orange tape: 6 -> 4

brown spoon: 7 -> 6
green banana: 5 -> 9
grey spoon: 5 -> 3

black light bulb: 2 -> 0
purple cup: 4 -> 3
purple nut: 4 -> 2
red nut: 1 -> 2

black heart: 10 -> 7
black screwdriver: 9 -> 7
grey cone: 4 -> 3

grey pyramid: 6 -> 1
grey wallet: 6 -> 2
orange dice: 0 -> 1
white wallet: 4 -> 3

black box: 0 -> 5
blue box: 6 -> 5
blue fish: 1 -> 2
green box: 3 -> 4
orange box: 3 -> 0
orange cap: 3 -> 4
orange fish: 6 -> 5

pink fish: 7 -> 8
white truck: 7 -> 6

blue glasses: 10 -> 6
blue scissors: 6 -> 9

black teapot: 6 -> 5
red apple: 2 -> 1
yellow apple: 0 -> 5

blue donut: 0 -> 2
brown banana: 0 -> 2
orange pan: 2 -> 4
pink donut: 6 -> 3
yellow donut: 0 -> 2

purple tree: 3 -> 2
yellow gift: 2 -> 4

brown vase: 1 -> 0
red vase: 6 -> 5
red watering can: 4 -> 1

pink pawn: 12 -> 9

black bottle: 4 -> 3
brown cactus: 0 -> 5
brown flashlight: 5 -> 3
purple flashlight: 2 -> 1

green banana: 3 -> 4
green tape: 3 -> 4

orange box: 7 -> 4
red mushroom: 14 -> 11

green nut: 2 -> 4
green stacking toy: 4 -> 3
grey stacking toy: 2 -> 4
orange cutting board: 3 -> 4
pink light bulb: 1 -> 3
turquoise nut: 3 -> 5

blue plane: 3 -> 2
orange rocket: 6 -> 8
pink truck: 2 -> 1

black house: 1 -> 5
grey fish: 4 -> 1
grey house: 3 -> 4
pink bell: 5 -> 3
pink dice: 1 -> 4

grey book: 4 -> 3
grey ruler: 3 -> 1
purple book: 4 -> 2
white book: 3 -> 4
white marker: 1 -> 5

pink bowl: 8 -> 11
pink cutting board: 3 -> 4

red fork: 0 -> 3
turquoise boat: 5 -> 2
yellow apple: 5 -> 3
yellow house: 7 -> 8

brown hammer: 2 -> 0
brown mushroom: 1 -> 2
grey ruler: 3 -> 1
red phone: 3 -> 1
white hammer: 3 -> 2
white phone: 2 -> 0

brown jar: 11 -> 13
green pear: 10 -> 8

- - - - -

> _WHAT TO PRODUCE_
Print every record above exactly as it appears.

> _COMPLETED EXERCISE_
orange tape: 6 -> 4

brown spoon: 7 -> 6
green banana: 5 -> 9
grey spoon: 5 -> 3

black light bulb: 2 -> 0
purple cup: 4 -> 3
purple nut: 4 -> 2
red nut: 1 -> 2

black heart: 10 -> 7
black screwdriver: 9 -> 7
grey cone: 4 -> 3

grey pyramid: 6 -> 1
grey wallet: 6 -> 2
orange dice: 0 -> 1
white wallet: 4 -> 3

black box: 0 -> 5
blue box: 6 -> 5
blue fish: 1 -> 2
green box: 3 -> 4
orange box: 3 -> 0
orange cap: 3 -> 4
orange fish: 6 -> 5

pink fish: 7 -> 8
white truck: 7 -> 6

blue glasses: 10 -> 6
blue scissors: 6 -> 9

black teapot: 6 -> 5
red apple: 2 -> 1
yellow apple: 0 -> 5

blue donut: 0 -> 2
brown banana: 0 -> 2
orange pan: 2 -> 4
pink donut: 6 -> 3
yellow donut: 0 -> 2

purple tree: 3 -> 2
yellow gift: 2 -> 4

brown vase: 1 -> 0
red vase: 6 -> 5
red watering can: 4 -> 1

pink pawn: 12 -> 9

black bottle: 4 -> 3
brown cactus: 0 -> 5
brown flashlight: 5 -> 3
purple flashlight: 2 -> 1

green banana: 3 -> 4
green tape: 3 -> 4

orange box: 7 -> 4
red mushroom: 14 -> 11

green nut: 2 -> 4
green stacking toy: 4 -> 3
grey stacking toy: 2 -> 4
orange cutting board: 3 -> 4
pink light bulb: 1 -> 3
turquoise nut: 3 -> 5

blue plane: 3 -> 2
orange rocket: 6 -> 8
pink truck: 2 -> 1

black house: 1 -> 5
grey fish: 4 -> 1
grey house: 3 -> 4
pink bell: 5 -> 3
pink dice: 1 -> 4

grey book: 4 -> 3
grey ruler: 3 -> 1
purple book: 4 -> 2
white book: 3 -> 4
white marker: 1 -> 5

pink bowl: 8 -> 11
pink cutting board: 3 -> 4

red fork: 0 -> 3
turquoise boat: 5 -> 2
yellow apple: 5 -> 3
yellow house: 7 -> 8

brown hammer: 2 -> 0
brown mushroom: 1 -> 2
grey ruler: 3 -> 1
red phone: 3 -> 1
white hammer: 3 -> 2
white phone: 2 -> 0

brown jar: 11 -> 13
green pear: 10 -> 8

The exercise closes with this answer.